Task brief:
Every line from the one containing "camera: 15 degrees left, 15 degrees up" to the end of the records below must be copied exactly, and no pictures may be included.

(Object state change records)
********

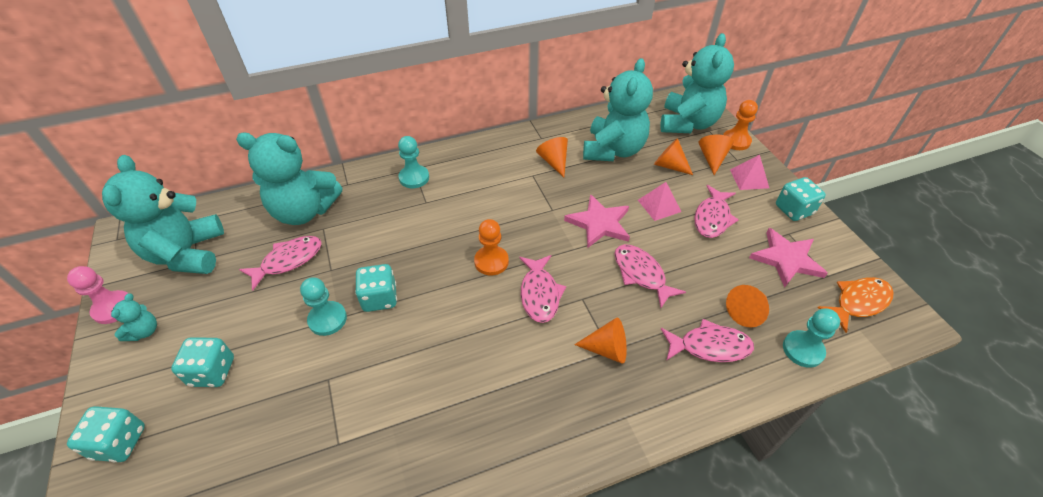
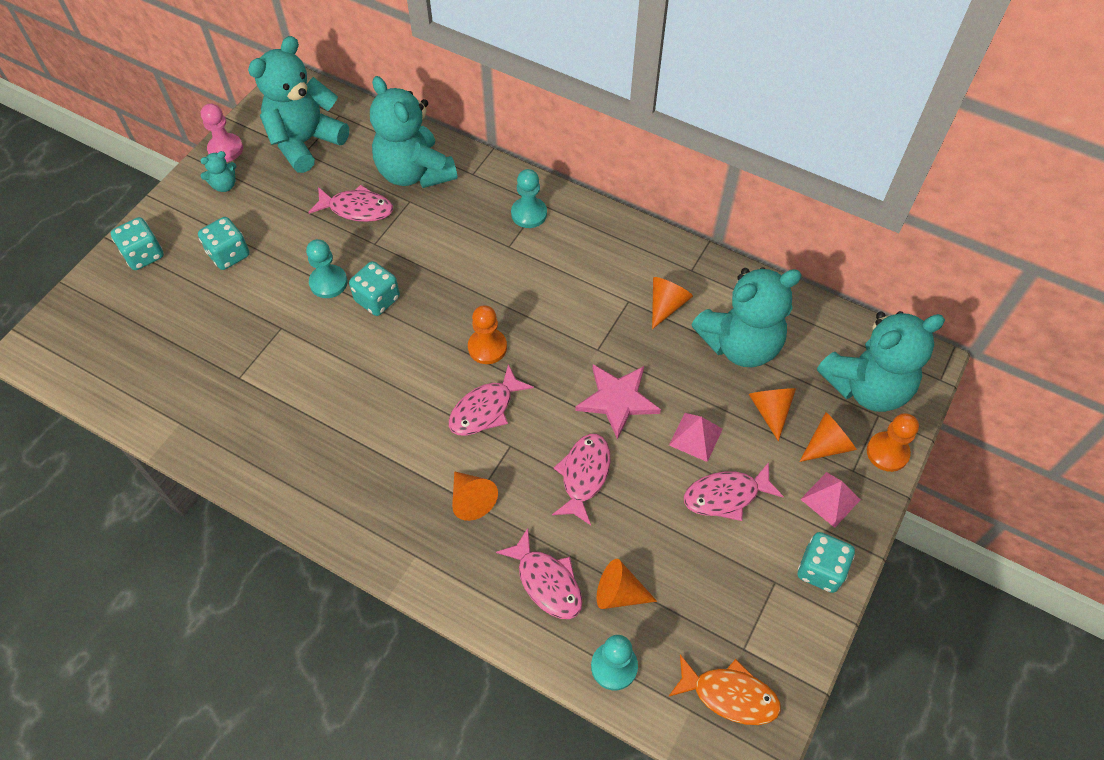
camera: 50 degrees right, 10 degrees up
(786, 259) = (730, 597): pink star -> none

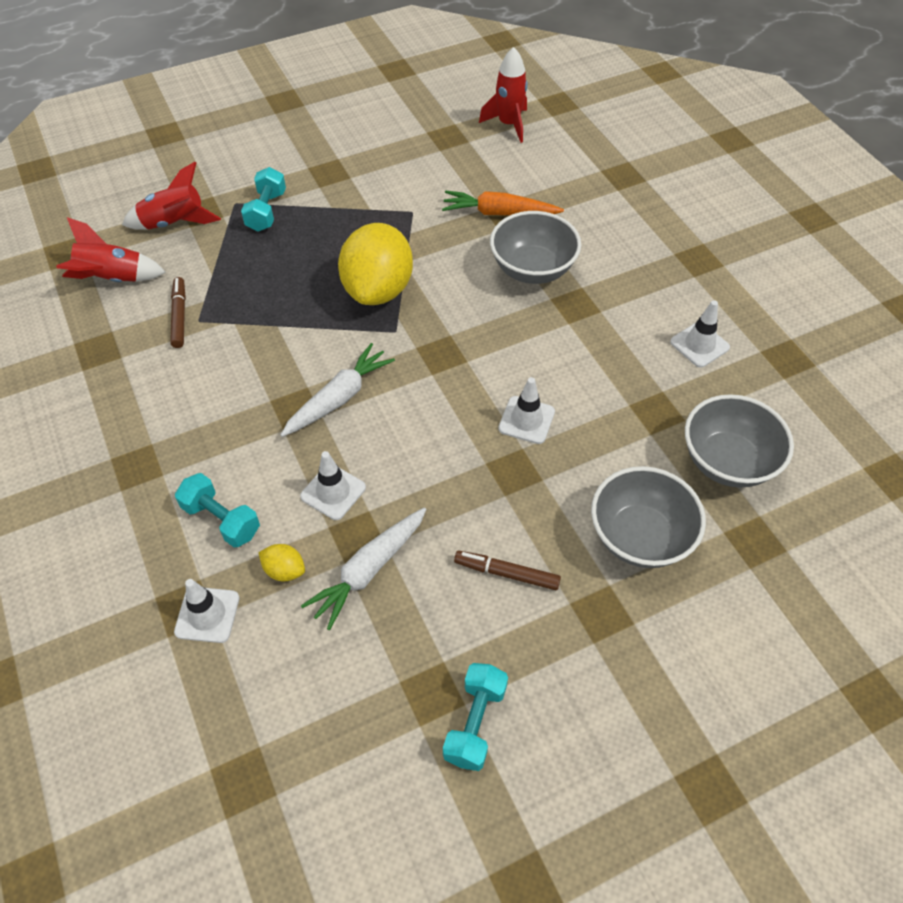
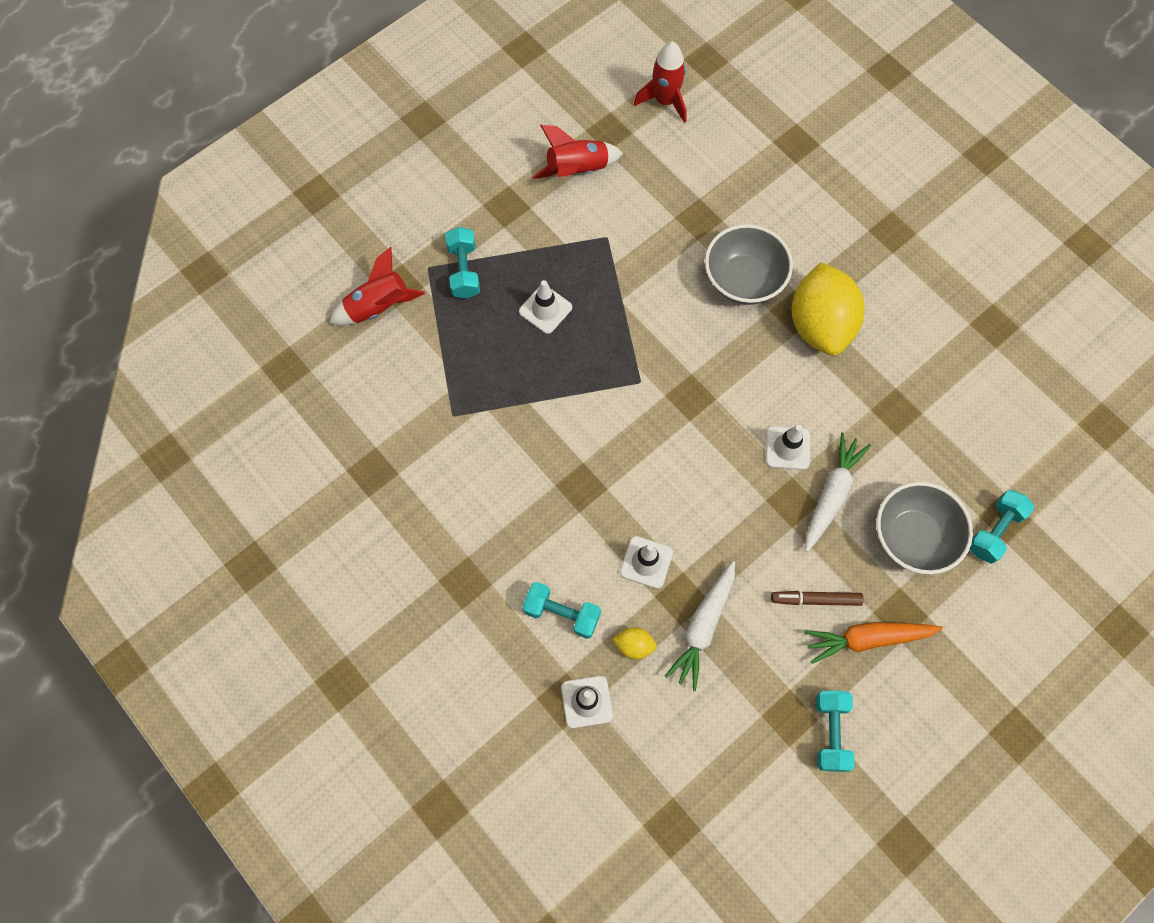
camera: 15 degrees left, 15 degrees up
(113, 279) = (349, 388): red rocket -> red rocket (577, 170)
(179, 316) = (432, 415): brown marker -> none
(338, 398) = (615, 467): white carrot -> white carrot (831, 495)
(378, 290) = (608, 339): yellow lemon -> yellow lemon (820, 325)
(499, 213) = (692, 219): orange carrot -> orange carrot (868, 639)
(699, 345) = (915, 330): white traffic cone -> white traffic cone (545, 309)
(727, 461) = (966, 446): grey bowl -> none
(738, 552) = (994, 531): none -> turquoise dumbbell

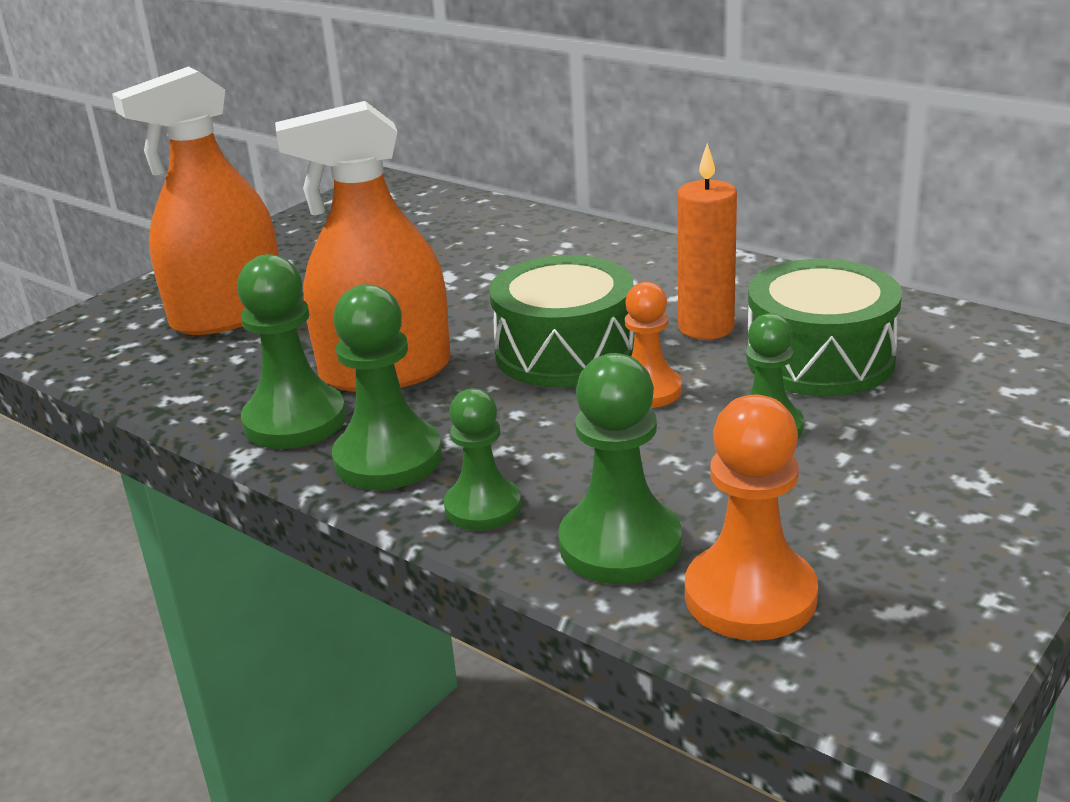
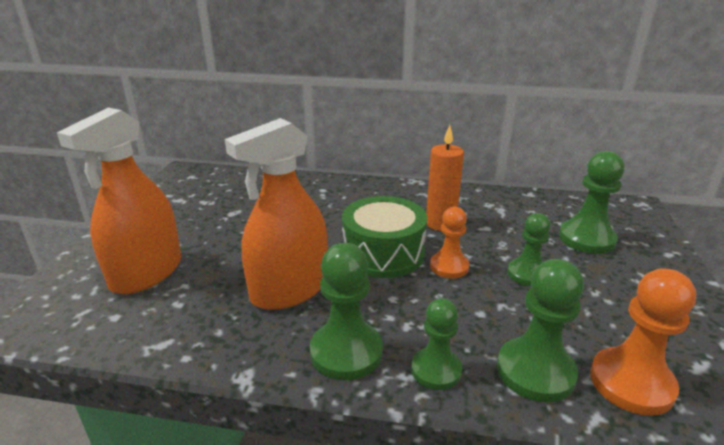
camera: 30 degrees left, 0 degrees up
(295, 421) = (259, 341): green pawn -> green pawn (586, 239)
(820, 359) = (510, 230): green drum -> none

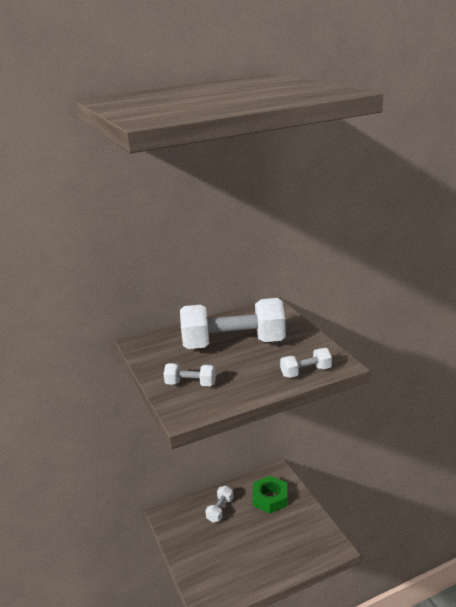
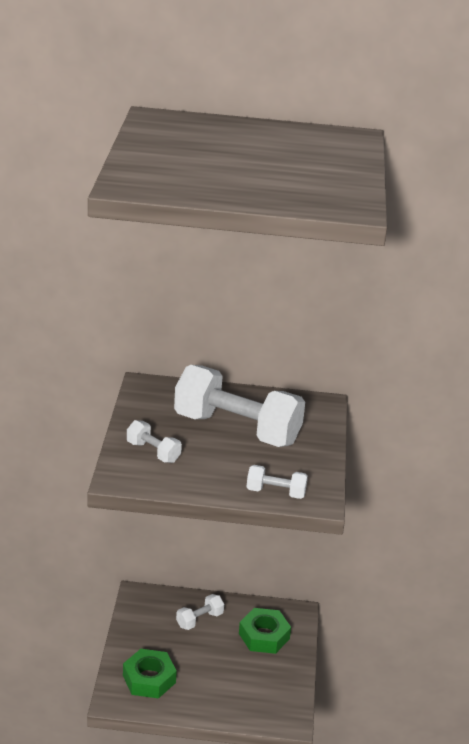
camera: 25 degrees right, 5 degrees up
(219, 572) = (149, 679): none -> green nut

********

Task response:
camera: 15 degrees left, 15 degrees up
(113, 279) = (349, 388): red rocket -> red rocket (577, 170)
(179, 316) = (432, 415): brown marker -> none
(338, 398) = (615, 467): white carrot -> white carrot (831, 495)
(378, 290) = (608, 339): yellow lemon -> yellow lemon (820, 325)
(499, 213) = (692, 219): orange carrot -> orange carrot (868, 639)
(699, 345) = (915, 330): white traffic cone -> white traffic cone (545, 309)
(727, 461) = (966, 446): grey bowl -> none
(738, 552) = (994, 531): none -> turquoise dumbbell

camera: 30 degrees left, 0 degrees up
(295, 421) = (259, 341): green pawn -> green pawn (586, 239)
(820, 359) = (510, 230): green drum -> none

camera: 25 degrees right, 5 degrees up
(219, 572) = (149, 679): none -> green nut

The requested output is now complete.